Modification records |
###

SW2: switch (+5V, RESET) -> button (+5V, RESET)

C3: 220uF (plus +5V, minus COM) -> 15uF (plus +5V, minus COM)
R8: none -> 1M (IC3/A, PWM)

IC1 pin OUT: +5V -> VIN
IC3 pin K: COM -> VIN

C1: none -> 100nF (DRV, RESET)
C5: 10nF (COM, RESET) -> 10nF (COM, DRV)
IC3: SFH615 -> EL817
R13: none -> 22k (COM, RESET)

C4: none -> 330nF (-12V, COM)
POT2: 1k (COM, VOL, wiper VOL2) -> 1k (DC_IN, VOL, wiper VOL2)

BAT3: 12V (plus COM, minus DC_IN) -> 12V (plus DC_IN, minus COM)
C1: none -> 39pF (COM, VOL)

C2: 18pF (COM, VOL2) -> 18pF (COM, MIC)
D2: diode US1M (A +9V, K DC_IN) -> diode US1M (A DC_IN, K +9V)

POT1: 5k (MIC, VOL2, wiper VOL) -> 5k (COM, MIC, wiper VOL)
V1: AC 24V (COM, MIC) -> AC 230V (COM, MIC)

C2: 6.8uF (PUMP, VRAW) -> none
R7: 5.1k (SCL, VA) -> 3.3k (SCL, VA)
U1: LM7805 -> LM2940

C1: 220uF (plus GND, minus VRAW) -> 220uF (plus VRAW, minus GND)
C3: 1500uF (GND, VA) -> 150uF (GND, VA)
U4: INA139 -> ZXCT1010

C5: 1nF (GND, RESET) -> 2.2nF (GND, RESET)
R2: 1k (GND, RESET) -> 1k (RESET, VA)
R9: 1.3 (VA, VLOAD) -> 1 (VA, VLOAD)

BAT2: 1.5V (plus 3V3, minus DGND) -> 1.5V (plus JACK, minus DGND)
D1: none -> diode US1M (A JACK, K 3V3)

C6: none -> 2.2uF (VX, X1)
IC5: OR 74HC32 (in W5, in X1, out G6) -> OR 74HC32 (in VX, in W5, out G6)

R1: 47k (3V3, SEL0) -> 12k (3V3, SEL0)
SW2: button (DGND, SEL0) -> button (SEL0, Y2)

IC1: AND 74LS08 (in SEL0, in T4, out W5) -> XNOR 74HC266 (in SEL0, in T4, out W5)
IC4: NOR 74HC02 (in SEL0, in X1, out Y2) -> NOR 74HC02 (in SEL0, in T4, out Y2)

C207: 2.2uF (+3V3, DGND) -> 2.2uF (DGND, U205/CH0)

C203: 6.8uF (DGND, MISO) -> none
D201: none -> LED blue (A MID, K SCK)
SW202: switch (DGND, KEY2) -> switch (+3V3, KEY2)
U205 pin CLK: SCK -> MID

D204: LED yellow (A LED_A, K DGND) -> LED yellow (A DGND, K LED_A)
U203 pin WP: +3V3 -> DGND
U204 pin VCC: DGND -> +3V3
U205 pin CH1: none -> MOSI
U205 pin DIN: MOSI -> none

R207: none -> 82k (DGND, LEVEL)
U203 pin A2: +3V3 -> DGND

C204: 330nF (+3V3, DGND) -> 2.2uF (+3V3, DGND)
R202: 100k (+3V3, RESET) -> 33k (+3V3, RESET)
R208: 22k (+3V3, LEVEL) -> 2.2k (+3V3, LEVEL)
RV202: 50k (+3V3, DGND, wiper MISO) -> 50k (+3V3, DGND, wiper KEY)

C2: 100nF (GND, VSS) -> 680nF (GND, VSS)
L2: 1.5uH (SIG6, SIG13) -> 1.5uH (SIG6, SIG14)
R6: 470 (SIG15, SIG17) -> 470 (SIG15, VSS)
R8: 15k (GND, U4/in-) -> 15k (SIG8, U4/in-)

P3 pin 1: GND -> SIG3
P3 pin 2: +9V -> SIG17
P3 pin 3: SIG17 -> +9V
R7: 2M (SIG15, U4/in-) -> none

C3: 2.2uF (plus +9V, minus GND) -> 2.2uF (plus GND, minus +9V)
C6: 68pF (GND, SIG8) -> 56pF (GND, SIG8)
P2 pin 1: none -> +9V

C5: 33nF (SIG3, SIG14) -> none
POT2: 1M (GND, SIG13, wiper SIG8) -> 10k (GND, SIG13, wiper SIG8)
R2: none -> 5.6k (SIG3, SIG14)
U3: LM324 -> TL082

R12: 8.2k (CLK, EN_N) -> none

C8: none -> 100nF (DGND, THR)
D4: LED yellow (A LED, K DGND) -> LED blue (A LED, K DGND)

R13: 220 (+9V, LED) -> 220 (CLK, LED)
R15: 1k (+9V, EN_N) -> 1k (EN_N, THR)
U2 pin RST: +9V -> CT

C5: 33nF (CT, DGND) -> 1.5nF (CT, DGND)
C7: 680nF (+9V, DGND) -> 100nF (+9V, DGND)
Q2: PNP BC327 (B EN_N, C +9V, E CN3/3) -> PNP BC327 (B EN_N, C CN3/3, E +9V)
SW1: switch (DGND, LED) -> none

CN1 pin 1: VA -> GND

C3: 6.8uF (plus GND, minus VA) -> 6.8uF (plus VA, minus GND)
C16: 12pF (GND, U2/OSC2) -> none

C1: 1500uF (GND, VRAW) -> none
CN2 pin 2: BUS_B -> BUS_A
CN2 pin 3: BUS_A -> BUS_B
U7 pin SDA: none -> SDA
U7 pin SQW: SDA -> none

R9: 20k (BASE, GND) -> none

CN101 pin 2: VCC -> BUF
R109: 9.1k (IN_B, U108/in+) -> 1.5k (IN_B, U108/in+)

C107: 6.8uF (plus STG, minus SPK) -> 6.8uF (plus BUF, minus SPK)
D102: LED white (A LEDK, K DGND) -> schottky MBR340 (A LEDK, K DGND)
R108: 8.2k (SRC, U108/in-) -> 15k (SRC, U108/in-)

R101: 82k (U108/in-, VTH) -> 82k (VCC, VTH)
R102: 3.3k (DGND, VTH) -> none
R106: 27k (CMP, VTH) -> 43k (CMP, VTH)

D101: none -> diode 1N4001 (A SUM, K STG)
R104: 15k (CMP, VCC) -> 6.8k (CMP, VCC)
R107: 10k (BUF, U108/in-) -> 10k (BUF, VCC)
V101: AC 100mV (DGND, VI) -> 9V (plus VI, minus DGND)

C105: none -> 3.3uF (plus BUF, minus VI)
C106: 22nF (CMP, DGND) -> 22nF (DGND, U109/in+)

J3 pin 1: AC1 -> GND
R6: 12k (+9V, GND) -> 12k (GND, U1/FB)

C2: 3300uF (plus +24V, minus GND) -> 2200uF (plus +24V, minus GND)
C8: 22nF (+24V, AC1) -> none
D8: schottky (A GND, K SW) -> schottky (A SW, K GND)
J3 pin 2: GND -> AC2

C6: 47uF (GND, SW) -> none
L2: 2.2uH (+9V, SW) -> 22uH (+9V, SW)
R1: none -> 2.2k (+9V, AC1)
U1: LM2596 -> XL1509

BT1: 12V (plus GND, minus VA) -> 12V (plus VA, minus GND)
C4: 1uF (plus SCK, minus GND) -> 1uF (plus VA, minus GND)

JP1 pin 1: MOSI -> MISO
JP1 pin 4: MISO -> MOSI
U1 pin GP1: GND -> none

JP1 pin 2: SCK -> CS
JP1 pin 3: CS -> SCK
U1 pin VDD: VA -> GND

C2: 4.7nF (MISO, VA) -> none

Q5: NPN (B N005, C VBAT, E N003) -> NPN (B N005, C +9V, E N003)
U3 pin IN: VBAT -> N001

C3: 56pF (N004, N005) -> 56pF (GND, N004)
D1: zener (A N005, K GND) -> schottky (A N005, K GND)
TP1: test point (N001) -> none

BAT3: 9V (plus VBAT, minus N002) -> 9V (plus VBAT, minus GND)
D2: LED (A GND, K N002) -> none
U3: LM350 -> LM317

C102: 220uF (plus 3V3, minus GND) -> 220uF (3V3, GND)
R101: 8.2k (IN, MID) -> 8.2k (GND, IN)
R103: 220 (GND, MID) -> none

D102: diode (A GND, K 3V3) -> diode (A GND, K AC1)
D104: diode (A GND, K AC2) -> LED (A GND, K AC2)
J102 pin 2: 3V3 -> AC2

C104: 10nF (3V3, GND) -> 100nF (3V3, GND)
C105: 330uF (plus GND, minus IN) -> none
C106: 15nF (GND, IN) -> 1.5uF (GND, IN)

###

WHAT IS BEING ASKED | In the data above, start at the line that has "U7 pin SQW: SDA -> none", stop after the line that has "V101: AC 100mV", and print every line in between exactly as it stands.

OUTPUT BELOW |
U7 pin SQW: SDA -> none

R9: 20k (BASE, GND) -> none

CN101 pin 2: VCC -> BUF
R109: 9.1k (IN_B, U108/in+) -> 1.5k (IN_B, U108/in+)

C107: 6.8uF (plus STG, minus SPK) -> 6.8uF (plus BUF, minus SPK)
D102: LED white (A LEDK, K DGND) -> schottky MBR340 (A LEDK, K DGND)
R108: 8.2k (SRC, U108/in-) -> 15k (SRC, U108/in-)

R101: 82k (U108/in-, VTH) -> 82k (VCC, VTH)
R102: 3.3k (DGND, VTH) -> none
R106: 27k (CMP, VTH) -> 43k (CMP, VTH)

D101: none -> diode 1N4001 (A SUM, K STG)
R104: 15k (CMP, VCC) -> 6.8k (CMP, VCC)
R107: 10k (BUF, U108/in-) -> 10k (BUF, VCC)
V101: AC 100mV (DGND, VI) -> 9V (plus VI, minus DGND)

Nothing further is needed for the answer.